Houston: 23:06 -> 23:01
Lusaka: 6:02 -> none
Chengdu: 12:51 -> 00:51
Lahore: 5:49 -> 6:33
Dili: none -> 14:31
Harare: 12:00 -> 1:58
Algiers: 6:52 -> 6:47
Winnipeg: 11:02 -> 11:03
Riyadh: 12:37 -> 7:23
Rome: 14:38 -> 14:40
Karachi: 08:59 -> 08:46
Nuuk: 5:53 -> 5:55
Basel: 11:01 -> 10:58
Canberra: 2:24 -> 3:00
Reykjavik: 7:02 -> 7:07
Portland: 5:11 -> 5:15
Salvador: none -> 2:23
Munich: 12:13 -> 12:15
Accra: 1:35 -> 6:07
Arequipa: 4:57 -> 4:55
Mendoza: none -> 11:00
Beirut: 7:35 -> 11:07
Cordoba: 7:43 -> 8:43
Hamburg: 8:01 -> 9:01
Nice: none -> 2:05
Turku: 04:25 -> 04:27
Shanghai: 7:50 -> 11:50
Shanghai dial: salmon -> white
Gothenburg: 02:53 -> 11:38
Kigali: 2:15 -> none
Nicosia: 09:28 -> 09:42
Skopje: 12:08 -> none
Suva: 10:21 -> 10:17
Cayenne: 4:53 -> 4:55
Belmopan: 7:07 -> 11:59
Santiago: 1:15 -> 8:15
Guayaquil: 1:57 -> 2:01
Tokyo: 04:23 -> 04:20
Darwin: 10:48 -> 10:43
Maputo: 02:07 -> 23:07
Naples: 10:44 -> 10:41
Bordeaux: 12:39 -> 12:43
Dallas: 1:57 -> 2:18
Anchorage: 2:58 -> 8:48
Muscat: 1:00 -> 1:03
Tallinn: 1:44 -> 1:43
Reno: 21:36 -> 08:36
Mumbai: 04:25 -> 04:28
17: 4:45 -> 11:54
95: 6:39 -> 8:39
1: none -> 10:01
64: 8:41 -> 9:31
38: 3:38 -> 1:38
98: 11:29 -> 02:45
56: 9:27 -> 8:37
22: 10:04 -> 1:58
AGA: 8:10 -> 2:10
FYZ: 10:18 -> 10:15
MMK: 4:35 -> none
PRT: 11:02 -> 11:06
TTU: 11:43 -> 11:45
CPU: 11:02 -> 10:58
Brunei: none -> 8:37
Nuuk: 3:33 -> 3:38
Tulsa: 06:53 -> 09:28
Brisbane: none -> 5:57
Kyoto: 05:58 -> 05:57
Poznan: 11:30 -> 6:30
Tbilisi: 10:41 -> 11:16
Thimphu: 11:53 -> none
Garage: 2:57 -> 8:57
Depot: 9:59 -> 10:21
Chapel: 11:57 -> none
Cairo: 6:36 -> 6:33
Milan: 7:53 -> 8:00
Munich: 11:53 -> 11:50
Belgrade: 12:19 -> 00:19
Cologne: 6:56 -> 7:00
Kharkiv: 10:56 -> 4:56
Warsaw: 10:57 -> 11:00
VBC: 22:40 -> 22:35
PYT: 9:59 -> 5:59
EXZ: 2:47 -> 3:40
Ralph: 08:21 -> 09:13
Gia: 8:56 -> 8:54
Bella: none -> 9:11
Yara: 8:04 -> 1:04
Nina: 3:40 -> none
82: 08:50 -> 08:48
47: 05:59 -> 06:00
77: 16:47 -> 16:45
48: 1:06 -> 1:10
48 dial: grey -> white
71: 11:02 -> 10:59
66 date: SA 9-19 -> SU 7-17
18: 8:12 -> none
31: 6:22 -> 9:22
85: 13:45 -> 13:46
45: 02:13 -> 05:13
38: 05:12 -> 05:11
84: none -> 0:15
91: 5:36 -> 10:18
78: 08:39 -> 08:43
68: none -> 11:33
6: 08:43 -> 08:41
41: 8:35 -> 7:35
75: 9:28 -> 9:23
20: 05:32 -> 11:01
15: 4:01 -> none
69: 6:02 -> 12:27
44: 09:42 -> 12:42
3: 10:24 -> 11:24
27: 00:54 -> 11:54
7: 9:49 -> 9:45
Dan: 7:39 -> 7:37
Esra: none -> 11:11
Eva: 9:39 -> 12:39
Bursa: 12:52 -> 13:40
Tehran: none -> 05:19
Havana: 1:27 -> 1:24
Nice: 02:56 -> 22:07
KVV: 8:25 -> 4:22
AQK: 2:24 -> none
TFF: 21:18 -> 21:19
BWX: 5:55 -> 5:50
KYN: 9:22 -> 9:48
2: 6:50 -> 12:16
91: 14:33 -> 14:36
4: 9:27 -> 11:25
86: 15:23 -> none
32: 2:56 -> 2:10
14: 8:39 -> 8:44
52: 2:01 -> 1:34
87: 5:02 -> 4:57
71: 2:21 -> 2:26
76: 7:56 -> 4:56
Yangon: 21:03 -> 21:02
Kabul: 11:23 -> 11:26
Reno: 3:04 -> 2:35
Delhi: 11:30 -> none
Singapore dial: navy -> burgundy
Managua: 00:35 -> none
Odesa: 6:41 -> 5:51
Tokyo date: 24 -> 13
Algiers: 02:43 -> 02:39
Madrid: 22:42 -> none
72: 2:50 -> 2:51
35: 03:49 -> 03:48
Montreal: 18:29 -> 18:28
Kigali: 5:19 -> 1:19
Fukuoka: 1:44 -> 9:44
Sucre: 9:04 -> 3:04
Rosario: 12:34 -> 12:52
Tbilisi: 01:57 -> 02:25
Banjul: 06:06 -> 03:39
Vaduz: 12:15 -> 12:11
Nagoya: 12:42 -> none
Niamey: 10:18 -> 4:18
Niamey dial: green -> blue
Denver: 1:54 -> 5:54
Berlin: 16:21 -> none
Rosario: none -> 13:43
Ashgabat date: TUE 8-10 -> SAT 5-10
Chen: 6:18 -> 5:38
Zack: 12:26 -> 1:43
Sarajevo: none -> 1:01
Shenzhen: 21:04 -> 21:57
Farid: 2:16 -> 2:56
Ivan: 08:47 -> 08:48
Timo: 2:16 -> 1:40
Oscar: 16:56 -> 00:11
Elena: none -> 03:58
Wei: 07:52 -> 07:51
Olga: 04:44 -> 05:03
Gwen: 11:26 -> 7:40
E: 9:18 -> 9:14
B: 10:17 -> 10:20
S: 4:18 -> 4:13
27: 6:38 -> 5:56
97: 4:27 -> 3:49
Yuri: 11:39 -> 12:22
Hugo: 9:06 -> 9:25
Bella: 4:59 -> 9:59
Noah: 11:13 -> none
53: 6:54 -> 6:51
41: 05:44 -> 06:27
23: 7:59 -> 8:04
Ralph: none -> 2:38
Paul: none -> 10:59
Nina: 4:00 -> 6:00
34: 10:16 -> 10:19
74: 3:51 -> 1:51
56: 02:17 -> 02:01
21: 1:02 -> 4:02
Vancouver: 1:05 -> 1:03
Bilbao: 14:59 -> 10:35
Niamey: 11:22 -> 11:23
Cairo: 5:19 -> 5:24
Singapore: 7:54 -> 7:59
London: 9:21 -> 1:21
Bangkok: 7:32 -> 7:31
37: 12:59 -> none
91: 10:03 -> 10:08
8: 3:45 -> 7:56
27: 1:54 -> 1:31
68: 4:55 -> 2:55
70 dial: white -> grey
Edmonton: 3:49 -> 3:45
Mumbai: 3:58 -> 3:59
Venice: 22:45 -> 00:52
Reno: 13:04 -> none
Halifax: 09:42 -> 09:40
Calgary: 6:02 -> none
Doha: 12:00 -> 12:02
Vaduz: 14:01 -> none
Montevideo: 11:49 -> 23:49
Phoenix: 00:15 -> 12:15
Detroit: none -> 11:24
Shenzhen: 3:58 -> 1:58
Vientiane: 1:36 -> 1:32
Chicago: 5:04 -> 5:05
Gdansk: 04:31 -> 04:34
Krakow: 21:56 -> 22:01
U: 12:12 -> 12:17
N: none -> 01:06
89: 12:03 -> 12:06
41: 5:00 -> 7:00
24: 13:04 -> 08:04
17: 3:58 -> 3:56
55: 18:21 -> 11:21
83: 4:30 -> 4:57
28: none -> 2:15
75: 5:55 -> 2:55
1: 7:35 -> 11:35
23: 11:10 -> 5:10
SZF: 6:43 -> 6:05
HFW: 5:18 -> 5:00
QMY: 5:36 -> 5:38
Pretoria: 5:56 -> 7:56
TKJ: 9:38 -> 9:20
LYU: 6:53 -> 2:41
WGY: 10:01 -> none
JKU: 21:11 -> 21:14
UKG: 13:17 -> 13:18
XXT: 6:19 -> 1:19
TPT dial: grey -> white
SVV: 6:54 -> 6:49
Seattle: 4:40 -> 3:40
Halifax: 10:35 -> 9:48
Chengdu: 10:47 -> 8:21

**Requirement**: Please put everything from the start of the listing above down to the line containing "82: 08:50 -> 08:48", that line included, into a numbered list with blank lines left out.

**Correct response**:
1. Houston: 23:06 -> 23:01
2. Lusaka: 6:02 -> none
3. Chengdu: 12:51 -> 00:51
4. Lahore: 5:49 -> 6:33
5. Dili: none -> 14:31
6. Harare: 12:00 -> 1:58
7. Algiers: 6:52 -> 6:47
8. Winnipeg: 11:02 -> 11:03
9. Riyadh: 12:37 -> 7:23
10. Rome: 14:38 -> 14:40
11. Karachi: 08:59 -> 08:46
12. Nuuk: 5:53 -> 5:55
13. Basel: 11:01 -> 10:58
14. Canberra: 2:24 -> 3:00
15. Reykjavik: 7:02 -> 7:07
16. Portland: 5:11 -> 5:15
17. Salvador: none -> 2:23
18. Munich: 12:13 -> 12:15
19. Accra: 1:35 -> 6:07
20. Arequipa: 4:57 -> 4:55
21. Mendoza: none -> 11:00
22. Beirut: 7:35 -> 11:07
23. Cordoba: 7:43 -> 8:43
24. Hamburg: 8:01 -> 9:01
25. Nice: none -> 2:05
26. Turku: 04:25 -> 04:27
27. Shanghai: 7:50 -> 11:50
28. Shanghai dial: salmon -> white
29. Gothenburg: 02:53 -> 11:38
30. Kigali: 2:15 -> none
31. Nicosia: 09:28 -> 09:42
32. Skopje: 12:08 -> none
33. Suva: 10:21 -> 10:17
34. Cayenne: 4:53 -> 4:55
35. Belmopan: 7:07 -> 11:59
36. Santiago: 1:15 -> 8:15
37. Guayaquil: 1:57 -> 2:01
38. Tokyo: 04:23 -> 04:20
39. Darwin: 10:48 -> 10:43
40. Maputo: 02:07 -> 23:07
41. Naples: 10:44 -> 10:41
42. Bordeaux: 12:39 -> 12:43
43. Dallas: 1:57 -> 2:18
44. Anchorage: 2:58 -> 8:48
45. Muscat: 1:00 -> 1:03
46. Tallinn: 1:44 -> 1:43
47. Reno: 21:36 -> 08:36
48. Mumbai: 04:25 -> 04:28
49. 17: 4:45 -> 11:54
50. 95: 6:39 -> 8:39
51. 1: none -> 10:01
52. 64: 8:41 -> 9:31
53. 38: 3:38 -> 1:38
54. 98: 11:29 -> 02:45
55. 56: 9:27 -> 8:37
56. 22: 10:04 -> 1:58
57. AGA: 8:10 -> 2:10
58. FYZ: 10:18 -> 10:15
59. MMK: 4:35 -> none
60. PRT: 11:02 -> 11:06
61. TTU: 11:43 -> 11:45
62. CPU: 11:02 -> 10:58
63. Brunei: none -> 8:37
64. Nuuk: 3:33 -> 3:38
65. Tulsa: 06:53 -> 09:28
66. Brisbane: none -> 5:57
67. Kyoto: 05:58 -> 05:57
68. Poznan: 11:30 -> 6:30
69. Tbilisi: 10:41 -> 11:16
70. Thimphu: 11:53 -> none
71. Garage: 2:57 -> 8:57
72. Depot: 9:59 -> 10:21
73. Chapel: 11:57 -> none
74. Cairo: 6:36 -> 6:33
75. Milan: 7:53 -> 8:00
76. Munich: 11:53 -> 11:50
77. Belgrade: 12:19 -> 00:19
78. Cologne: 6:56 -> 7:00
79. Kharkiv: 10:56 -> 4:56
80. Warsaw: 10:57 -> 11:00
81. VBC: 22:40 -> 22:35
82. PYT: 9:59 -> 5:59
83. EXZ: 2:47 -> 3:40
84. Ralph: 08:21 -> 09:13
85. Gia: 8:56 -> 8:54
86. Bella: none -> 9:11
87. Yara: 8:04 -> 1:04
88. Nina: 3:40 -> none
89. 82: 08:50 -> 08:48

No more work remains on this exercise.